◆ **What you have to do**
The answer is the data repeated in full, with no pictures included.
------------------------------------
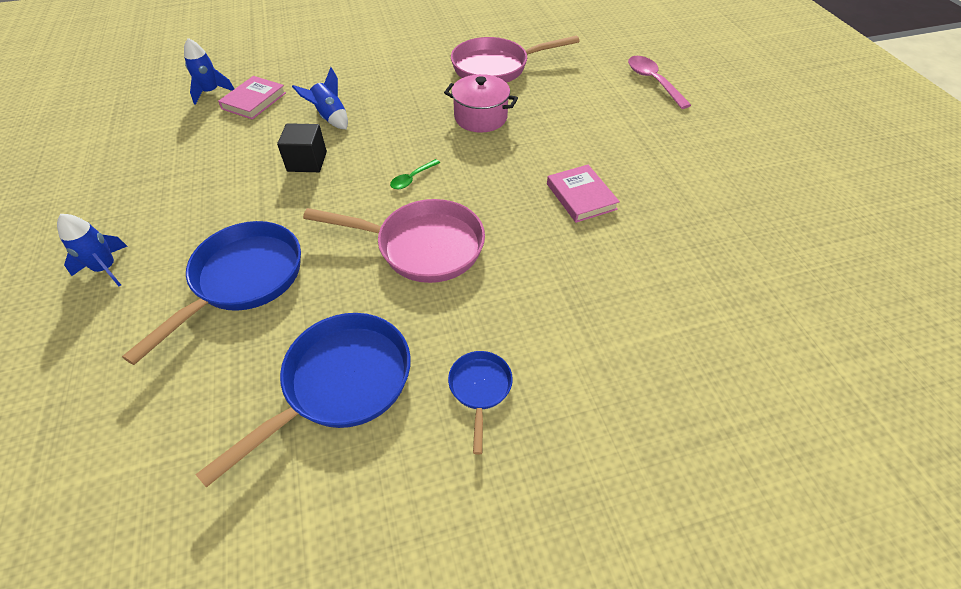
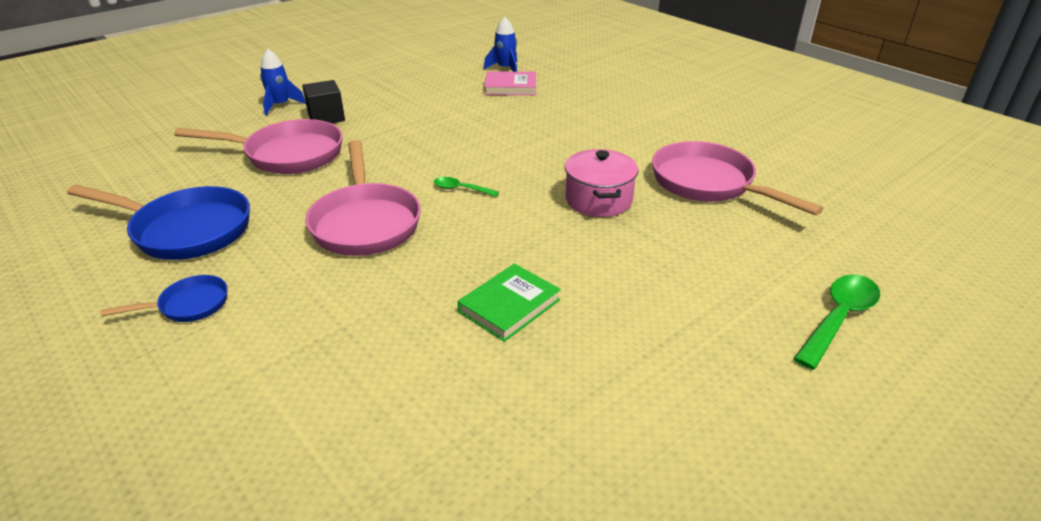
camera: 65 degrees right, 15 degrees down
(243, 280) = (287, 155): blue pan -> pink pan
(307, 161) = (447, 134): black cube -> black cube (326, 117)
(330, 117) = (518, 124): blue rocket -> none
(581, 196) = (509, 306): pink book -> green book
(653, 81) = (838, 318): pink spoon -> green spoon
------------------------------------
◆ **Output for this task**
camera: 65 degrees right, 15 degrees down
(243, 280) = (287, 155): blue pan -> pink pan
(307, 161) = (447, 134): black cube -> black cube (326, 117)
(330, 117) = (518, 124): blue rocket -> none
(581, 196) = (509, 306): pink book -> green book
(653, 81) = (838, 318): pink spoon -> green spoon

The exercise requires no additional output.